**Data records:**
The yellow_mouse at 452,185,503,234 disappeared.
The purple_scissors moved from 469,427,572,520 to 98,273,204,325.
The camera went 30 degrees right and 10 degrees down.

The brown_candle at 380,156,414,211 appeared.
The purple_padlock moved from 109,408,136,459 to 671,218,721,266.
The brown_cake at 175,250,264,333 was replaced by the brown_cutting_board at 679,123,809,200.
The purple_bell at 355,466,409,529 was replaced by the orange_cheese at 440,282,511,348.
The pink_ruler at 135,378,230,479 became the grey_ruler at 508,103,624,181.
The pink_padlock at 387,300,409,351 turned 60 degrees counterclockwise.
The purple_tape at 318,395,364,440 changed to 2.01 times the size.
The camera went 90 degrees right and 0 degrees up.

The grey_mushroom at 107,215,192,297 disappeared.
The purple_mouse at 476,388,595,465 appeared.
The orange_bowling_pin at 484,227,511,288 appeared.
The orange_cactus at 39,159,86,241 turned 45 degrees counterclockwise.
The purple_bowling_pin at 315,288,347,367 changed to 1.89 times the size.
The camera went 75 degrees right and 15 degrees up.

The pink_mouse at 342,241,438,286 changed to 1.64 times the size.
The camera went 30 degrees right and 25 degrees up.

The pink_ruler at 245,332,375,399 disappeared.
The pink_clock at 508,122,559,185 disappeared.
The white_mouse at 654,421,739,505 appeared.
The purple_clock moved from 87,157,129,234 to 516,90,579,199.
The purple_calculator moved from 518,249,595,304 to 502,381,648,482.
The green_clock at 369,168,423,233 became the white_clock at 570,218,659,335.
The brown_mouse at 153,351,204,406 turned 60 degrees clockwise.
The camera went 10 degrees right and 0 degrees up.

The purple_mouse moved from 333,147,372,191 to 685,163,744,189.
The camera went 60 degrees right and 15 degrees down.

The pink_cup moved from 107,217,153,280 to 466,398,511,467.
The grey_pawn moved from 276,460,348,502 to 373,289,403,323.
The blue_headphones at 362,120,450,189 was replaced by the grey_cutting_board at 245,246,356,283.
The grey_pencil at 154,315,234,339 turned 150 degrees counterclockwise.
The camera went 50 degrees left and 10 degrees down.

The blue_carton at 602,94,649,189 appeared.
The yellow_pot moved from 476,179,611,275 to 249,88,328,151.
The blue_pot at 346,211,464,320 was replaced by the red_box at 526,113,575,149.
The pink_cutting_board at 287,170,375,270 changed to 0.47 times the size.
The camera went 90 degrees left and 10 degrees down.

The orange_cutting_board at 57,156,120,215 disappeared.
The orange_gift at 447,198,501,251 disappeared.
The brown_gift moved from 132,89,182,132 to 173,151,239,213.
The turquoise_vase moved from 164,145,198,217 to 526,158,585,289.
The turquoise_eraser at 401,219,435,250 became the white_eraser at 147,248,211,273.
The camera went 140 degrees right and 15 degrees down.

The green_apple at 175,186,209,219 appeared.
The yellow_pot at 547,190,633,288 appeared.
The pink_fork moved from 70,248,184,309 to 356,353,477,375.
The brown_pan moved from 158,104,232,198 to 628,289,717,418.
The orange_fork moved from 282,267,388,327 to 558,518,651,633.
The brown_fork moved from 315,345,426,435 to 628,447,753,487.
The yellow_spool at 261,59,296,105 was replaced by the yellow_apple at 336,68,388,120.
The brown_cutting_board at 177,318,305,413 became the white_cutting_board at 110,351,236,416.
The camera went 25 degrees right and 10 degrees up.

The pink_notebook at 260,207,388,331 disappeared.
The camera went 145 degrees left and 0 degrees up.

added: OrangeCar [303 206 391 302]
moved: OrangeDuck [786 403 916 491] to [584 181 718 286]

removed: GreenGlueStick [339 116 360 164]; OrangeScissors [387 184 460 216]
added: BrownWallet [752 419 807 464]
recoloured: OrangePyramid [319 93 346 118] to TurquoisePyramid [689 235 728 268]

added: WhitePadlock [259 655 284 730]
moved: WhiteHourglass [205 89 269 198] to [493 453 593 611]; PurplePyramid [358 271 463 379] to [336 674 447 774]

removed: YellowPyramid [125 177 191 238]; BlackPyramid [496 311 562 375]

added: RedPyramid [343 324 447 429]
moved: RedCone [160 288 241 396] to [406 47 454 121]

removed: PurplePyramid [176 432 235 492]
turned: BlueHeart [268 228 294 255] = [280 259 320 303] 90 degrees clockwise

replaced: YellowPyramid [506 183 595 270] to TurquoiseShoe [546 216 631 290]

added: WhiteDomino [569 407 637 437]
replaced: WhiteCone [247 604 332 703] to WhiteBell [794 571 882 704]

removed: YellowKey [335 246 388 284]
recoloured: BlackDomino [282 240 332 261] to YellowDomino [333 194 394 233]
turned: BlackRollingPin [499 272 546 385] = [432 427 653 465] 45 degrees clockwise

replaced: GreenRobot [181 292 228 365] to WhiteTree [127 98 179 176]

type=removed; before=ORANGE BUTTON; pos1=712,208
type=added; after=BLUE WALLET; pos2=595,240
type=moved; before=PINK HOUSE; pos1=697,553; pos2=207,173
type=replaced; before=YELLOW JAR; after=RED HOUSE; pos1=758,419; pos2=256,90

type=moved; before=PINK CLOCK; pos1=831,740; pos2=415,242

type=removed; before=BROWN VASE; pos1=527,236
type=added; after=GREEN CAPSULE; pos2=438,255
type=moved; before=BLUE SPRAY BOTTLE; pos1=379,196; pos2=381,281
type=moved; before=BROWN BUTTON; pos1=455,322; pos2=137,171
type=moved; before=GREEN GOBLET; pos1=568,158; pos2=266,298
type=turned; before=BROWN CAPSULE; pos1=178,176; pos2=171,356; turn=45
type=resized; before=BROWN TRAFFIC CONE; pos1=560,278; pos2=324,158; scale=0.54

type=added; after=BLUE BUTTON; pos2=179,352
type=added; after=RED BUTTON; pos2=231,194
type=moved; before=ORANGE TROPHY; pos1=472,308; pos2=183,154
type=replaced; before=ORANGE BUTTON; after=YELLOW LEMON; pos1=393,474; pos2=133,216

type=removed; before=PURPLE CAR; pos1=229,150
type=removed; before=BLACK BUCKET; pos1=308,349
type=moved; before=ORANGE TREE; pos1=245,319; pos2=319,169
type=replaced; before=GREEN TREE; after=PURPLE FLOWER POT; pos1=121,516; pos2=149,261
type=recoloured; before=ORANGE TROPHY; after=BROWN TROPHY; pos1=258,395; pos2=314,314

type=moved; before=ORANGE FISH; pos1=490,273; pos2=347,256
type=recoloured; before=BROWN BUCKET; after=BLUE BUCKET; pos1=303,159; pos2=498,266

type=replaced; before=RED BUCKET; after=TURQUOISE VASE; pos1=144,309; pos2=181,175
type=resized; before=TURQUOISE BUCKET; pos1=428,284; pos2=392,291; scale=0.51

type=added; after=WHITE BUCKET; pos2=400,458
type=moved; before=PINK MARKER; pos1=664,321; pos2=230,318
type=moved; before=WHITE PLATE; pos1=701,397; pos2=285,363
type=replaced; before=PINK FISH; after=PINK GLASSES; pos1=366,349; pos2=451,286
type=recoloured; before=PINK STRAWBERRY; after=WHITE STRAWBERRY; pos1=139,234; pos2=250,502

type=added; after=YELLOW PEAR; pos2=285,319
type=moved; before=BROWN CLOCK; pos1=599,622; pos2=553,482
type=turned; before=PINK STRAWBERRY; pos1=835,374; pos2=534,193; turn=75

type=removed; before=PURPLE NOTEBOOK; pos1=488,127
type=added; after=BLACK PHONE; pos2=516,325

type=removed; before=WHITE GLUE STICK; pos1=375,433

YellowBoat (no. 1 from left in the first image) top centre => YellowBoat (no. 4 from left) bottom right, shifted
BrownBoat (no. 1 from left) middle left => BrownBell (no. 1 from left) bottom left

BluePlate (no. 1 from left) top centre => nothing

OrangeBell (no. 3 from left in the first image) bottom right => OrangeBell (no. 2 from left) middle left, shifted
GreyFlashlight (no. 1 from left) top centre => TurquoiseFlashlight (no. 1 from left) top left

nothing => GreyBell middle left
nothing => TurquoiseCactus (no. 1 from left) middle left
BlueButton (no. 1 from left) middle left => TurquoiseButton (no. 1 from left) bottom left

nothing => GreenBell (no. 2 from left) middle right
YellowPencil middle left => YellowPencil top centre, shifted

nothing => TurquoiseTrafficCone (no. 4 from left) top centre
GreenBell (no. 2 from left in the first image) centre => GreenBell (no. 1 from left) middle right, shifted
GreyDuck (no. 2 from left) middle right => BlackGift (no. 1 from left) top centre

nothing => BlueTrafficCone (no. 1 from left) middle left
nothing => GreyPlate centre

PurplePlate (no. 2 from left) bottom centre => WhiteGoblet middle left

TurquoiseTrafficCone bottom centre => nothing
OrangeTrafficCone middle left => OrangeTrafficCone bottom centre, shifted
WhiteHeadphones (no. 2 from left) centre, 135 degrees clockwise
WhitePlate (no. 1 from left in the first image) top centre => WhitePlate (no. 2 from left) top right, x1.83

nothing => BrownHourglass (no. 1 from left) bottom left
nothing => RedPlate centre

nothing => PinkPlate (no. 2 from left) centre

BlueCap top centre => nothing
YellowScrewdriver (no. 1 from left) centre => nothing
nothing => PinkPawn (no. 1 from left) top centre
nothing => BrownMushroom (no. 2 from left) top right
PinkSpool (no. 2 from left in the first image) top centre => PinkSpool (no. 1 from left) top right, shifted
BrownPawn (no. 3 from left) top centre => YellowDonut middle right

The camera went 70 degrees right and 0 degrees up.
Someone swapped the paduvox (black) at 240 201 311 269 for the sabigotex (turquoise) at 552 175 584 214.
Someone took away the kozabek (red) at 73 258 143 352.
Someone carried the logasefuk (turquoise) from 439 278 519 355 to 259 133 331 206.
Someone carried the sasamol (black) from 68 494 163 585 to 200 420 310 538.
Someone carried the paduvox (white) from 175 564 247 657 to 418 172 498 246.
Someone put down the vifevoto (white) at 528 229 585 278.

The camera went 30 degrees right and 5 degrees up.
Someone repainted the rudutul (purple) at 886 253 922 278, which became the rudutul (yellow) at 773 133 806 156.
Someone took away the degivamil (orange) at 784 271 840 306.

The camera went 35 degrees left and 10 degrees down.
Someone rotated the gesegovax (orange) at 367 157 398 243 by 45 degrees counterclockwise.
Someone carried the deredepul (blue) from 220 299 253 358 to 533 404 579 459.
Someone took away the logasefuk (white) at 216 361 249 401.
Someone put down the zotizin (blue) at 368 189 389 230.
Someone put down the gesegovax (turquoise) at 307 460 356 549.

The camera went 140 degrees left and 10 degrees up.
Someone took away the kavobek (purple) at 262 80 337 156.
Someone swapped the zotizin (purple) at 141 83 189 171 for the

**What to work on:** Display each line of the data where "paduvox" occurs.

**Your solution:**
Someone swapped the paduvox (black) at 240 201 311 269 for the sabigotex (turquoise) at 552 175 584 214.
Someone carried the paduvox (white) from 175 564 247 657 to 418 172 498 246.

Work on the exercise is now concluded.